- Supplied information:
==========

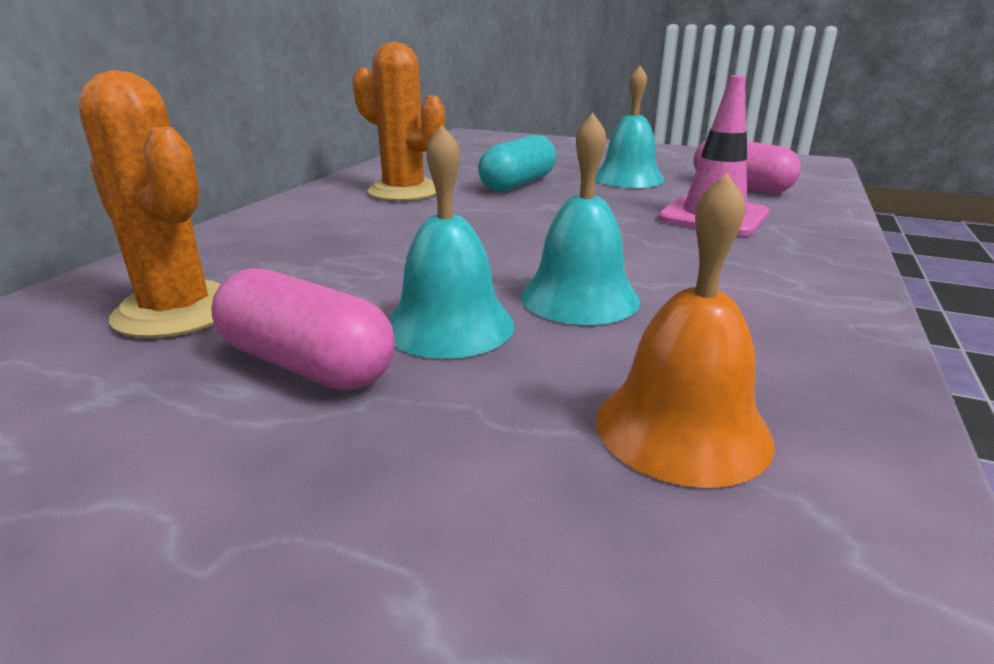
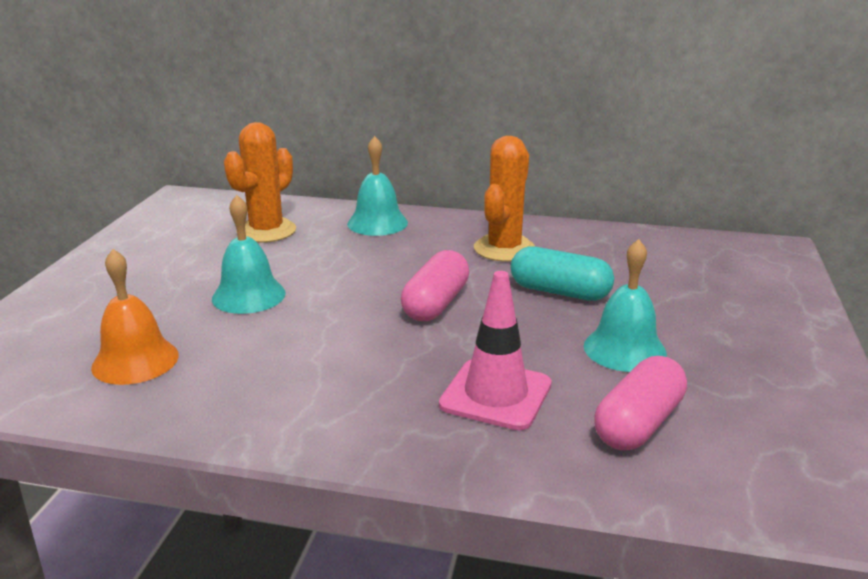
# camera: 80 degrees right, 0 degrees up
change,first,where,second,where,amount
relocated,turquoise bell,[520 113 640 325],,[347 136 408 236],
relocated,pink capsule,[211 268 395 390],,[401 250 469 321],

==========

- Exercise brief: Since the pictures are not wanted, transcribe the rest of the listing above exactly.

- Result:
# camera: 80 degrees right, 0 degrees up
change,first,where,second,where,amount
relocated,turquoise bell,[520 113 640 325],,[347 136 408 236],
relocated,pink capsule,[211 268 395 390],,[401 250 469 321],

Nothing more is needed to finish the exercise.